### Task prompt
A verbatim copy of all the data is required; the pictures should not appear in it.

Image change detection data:
* * * *
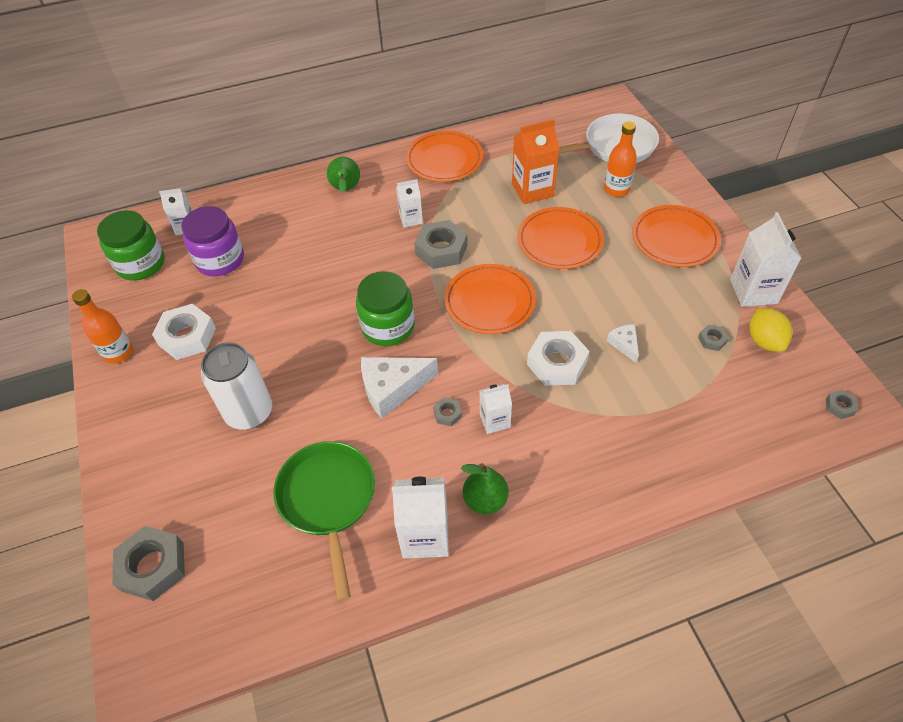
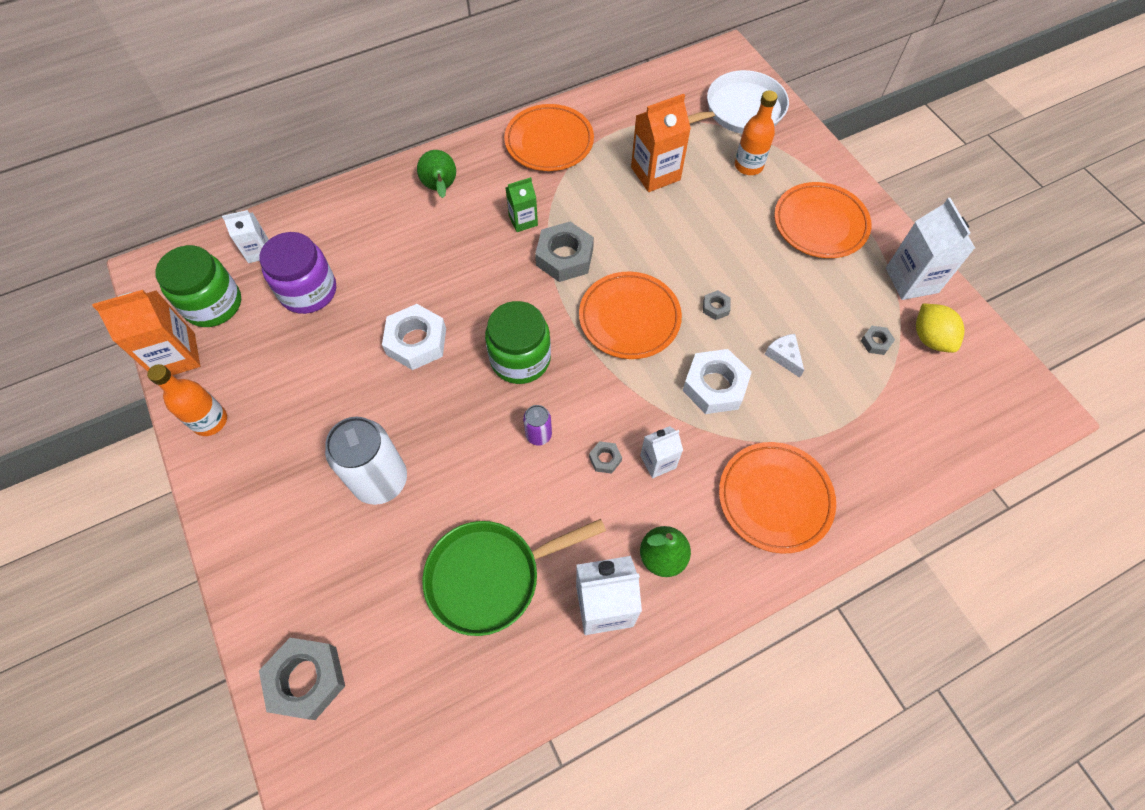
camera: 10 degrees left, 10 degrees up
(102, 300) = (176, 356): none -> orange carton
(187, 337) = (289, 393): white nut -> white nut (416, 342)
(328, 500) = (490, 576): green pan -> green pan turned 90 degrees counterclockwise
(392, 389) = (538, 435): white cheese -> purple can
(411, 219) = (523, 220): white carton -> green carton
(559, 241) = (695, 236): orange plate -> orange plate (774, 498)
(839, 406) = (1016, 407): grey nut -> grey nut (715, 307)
* * * *
### Output
camera: 10 degrees left, 10 degrees up
(102, 300) = (176, 356): none -> orange carton
(187, 337) = (289, 393): white nut -> white nut (416, 342)
(328, 500) = (490, 576): green pan -> green pan turned 90 degrees counterclockwise
(392, 389) = (538, 435): white cheese -> purple can
(411, 219) = (523, 220): white carton -> green carton
(559, 241) = (695, 236): orange plate -> orange plate (774, 498)
(839, 406) = (1016, 407): grey nut -> grey nut (715, 307)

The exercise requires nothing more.